* [What the task asks]: Your task is to copy each line of the listing that contains the word "brown".

* [Data block]:
__________

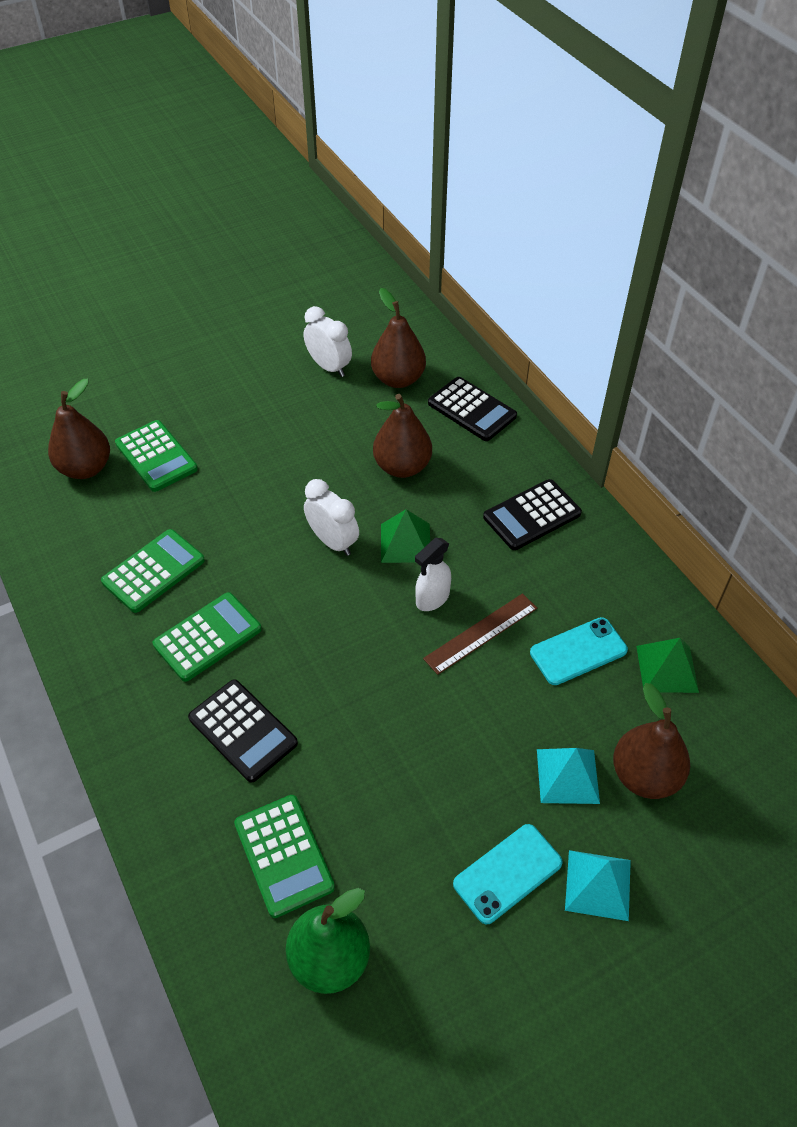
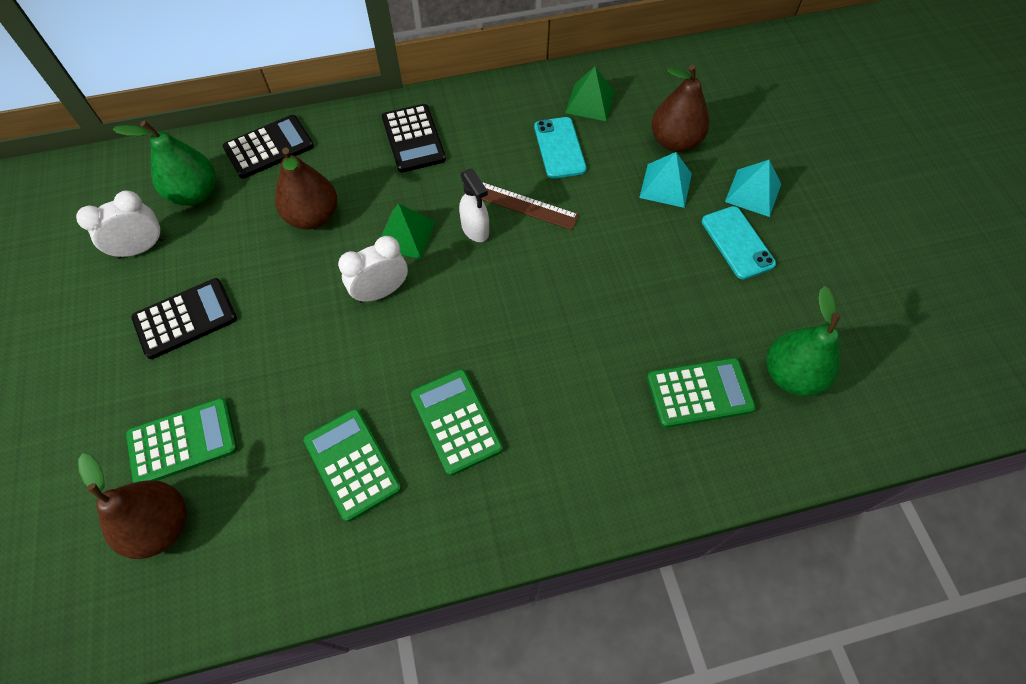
camera: 75 degrees left, 10 degrees up
(243, 730) = (571, 406): black calculator -> black calculator (185, 319)
(398, 379) = (195, 193): brown pear -> green pear
(481, 633) = (522, 204): brown ruler -> brown ruler turned 45 degrees counterclockwise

__________

* [Exercise response]:
(398, 379) = (195, 193): brown pear -> green pear
(481, 633) = (522, 204): brown ruler -> brown ruler turned 45 degrees counterclockwise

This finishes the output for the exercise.